══ Material for the task ══
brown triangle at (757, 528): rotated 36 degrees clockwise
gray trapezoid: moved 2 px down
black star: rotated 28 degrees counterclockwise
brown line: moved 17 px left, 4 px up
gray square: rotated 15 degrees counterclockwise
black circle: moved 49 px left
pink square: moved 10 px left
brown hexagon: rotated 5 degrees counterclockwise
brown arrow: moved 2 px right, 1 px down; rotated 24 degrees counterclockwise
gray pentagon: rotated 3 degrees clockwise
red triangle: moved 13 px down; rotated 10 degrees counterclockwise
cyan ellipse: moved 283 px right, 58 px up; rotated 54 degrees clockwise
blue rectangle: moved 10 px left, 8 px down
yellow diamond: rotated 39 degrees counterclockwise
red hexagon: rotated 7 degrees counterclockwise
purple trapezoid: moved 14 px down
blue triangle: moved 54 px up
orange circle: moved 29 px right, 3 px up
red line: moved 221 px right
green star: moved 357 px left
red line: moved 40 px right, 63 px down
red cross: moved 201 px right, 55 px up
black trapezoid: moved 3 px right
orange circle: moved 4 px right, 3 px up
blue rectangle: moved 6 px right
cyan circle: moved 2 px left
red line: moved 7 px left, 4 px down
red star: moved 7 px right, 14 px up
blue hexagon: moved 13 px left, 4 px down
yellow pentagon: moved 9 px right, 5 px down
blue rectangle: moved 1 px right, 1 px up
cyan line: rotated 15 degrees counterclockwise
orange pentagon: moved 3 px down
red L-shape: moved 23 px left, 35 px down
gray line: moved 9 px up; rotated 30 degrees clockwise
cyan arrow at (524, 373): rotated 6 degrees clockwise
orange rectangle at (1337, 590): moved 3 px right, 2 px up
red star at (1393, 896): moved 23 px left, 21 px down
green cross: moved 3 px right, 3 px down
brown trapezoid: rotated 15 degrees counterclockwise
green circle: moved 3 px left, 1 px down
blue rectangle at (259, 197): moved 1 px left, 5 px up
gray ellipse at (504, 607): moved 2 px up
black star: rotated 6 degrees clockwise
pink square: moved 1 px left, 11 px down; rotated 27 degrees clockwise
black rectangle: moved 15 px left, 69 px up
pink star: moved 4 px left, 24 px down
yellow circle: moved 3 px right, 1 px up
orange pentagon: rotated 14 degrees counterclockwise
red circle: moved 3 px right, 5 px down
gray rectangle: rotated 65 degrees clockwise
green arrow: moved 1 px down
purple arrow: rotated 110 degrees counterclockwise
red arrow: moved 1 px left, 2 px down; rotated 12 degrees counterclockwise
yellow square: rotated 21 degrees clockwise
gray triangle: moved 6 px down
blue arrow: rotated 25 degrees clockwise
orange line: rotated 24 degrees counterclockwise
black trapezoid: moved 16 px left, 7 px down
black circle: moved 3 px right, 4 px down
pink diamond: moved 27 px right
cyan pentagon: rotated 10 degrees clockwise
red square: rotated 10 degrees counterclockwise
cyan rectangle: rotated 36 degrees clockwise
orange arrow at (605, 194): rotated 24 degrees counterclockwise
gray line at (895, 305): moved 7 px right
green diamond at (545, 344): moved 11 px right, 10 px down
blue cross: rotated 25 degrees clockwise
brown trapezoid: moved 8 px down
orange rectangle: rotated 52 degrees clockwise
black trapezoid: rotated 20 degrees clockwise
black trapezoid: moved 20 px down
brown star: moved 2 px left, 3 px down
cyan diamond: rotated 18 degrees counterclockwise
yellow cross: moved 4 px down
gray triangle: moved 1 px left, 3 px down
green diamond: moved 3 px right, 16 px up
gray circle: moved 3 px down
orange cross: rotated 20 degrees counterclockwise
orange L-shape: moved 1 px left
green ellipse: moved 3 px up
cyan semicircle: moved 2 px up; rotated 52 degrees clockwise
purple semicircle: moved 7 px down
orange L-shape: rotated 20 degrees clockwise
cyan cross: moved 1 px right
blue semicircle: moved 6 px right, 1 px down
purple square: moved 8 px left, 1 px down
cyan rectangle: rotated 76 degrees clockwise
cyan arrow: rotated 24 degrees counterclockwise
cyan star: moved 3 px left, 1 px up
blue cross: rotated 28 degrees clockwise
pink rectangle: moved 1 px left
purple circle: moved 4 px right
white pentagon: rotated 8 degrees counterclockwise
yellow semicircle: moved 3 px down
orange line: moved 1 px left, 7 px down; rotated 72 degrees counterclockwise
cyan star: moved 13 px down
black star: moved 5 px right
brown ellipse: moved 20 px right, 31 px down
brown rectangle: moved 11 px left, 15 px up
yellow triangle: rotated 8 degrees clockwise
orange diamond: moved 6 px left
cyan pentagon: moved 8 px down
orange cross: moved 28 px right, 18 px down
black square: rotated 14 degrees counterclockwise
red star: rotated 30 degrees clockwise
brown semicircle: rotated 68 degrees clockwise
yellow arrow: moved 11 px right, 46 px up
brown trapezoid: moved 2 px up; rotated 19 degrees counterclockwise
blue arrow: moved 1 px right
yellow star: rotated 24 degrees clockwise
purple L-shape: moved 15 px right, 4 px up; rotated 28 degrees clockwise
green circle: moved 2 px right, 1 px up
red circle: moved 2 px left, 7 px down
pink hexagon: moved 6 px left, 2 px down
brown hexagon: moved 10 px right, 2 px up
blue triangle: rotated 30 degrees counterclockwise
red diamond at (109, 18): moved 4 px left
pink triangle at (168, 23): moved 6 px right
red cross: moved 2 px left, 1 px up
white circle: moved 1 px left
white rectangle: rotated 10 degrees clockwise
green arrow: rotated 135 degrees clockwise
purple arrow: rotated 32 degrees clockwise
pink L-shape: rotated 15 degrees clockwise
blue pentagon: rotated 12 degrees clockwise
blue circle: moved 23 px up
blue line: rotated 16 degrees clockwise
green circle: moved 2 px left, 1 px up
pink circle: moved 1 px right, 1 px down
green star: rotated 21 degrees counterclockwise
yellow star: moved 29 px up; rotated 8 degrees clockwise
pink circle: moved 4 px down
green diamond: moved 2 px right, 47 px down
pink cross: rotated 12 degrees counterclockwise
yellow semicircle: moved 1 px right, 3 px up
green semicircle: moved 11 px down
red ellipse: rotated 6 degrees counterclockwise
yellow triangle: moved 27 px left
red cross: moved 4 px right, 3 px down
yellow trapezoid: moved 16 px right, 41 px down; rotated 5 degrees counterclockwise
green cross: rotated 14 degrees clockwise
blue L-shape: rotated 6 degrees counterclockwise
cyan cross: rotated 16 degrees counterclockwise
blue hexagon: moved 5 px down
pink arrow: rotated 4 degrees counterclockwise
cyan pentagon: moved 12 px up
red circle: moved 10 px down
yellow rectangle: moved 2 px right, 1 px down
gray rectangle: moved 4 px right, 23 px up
═══
# What is being asked:
Scan the lines above for "cyan semicircle: moved" and for "cyan arrow: rotated". Repeat exactly the line holding each of them and every line in between.

# Response to this exercise:
cyan semicircle: moved 2 px up; rotated 52 degrees clockwise
purple semicircle: moved 7 px down
orange L-shape: rotated 20 degrees clockwise
cyan cross: moved 1 px right
blue semicircle: moved 6 px right, 1 px down
purple square: moved 8 px left, 1 px down
cyan rectangle: rotated 76 degrees clockwise
cyan arrow: rotated 24 degrees counterclockwise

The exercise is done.